→ **Exercise**
Please repeat the data exactly, leaving nothing out.

-- Opening Marker --

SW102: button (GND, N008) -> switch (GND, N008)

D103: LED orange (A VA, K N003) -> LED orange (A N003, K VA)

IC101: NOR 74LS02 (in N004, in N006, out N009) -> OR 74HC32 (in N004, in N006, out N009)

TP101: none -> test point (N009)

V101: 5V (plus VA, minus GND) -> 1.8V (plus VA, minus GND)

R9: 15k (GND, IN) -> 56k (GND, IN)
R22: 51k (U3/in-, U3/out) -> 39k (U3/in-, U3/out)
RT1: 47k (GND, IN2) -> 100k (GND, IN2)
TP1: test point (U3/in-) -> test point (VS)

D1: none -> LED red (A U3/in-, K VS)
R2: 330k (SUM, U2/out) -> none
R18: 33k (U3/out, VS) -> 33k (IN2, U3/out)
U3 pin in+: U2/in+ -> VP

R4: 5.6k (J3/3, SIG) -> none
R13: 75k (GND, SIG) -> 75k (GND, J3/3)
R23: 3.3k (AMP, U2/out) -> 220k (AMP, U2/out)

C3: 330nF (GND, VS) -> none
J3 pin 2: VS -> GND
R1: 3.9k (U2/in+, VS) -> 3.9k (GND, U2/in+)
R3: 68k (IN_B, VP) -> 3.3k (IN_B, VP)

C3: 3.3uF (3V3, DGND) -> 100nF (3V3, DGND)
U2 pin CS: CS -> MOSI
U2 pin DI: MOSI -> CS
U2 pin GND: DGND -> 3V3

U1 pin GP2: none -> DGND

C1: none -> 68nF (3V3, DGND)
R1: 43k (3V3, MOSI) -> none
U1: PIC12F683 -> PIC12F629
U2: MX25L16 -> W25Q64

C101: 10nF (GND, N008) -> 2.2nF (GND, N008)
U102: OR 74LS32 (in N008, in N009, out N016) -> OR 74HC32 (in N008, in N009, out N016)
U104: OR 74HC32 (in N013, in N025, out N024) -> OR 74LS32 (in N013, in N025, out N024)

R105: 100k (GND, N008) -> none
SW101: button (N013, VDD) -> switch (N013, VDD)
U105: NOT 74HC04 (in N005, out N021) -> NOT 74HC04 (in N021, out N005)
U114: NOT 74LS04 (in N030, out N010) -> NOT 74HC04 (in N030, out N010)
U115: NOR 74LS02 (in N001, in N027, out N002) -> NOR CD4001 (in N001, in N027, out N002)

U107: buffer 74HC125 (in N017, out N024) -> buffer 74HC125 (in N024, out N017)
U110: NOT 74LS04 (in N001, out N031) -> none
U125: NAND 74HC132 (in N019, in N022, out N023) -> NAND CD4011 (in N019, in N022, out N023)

-- Closing Marker --

→ **Worked solution**
SW102: button (GND, N008) -> switch (GND, N008)

D103: LED orange (A VA, K N003) -> LED orange (A N003, K VA)

IC101: NOR 74LS02 (in N004, in N006, out N009) -> OR 74HC32 (in N004, in N006, out N009)

TP101: none -> test point (N009)

V101: 5V (plus VA, minus GND) -> 1.8V (plus VA, minus GND)

R9: 15k (GND, IN) -> 56k (GND, IN)
R22: 51k (U3/in-, U3/out) -> 39k (U3/in-, U3/out)
RT1: 47k (GND, IN2) -> 100k (GND, IN2)
TP1: test point (U3/in-) -> test point (VS)

D1: none -> LED red (A U3/in-, K VS)
R2: 330k (SUM, U2/out) -> none
R18: 33k (U3/out, VS) -> 33k (IN2, U3/out)
U3 pin in+: U2/in+ -> VP

R4: 5.6k (J3/3, SIG) -> none
R13: 75k (GND, SIG) -> 75k (GND, J3/3)
R23: 3.3k (AMP, U2/out) -> 220k (AMP, U2/out)

C3: 330nF (GND, VS) -> none
J3 pin 2: VS -> GND
R1: 3.9k (U2/in+, VS) -> 3.9k (GND, U2/in+)
R3: 68k (IN_B, VP) -> 3.3k (IN_B, VP)

C3: 3.3uF (3V3, DGND) -> 100nF (3V3, DGND)
U2 pin CS: CS -> MOSI
U2 pin DI: MOSI -> CS
U2 pin GND: DGND -> 3V3

U1 pin GP2: none -> DGND

C1: none -> 68nF (3V3, DGND)
R1: 43k (3V3, MOSI) -> none
U1: PIC12F683 -> PIC12F629
U2: MX25L16 -> W25Q64

C101: 10nF (GND, N008) -> 2.2nF (GND, N008)
U102: OR 74LS32 (in N008, in N009, out N016) -> OR 74HC32 (in N008, in N009, out N016)
U104: OR 74HC32 (in N013, in N025, out N024) -> OR 74LS32 (in N013, in N025, out N024)

R105: 100k (GND, N008) -> none
SW101: button (N013, VDD) -> switch (N013, VDD)
U105: NOT 74HC04 (in N005, out N021) -> NOT 74HC04 (in N021, out N005)
U114: NOT 74LS04 (in N030, out N010) -> NOT 74HC04 (in N030, out N010)
U115: NOR 74LS02 (in N001, in N027, out N002) -> NOR CD4001 (in N001, in N027, out N002)

U107: buffer 74HC125 (in N017, out N024) -> buffer 74HC125 (in N024, out N017)
U110: NOT 74LS04 (in N001, out N031) -> none
U125: NAND 74HC132 (in N019, in N022, out N023) -> NAND CD4011 (in N019, in N022, out N023)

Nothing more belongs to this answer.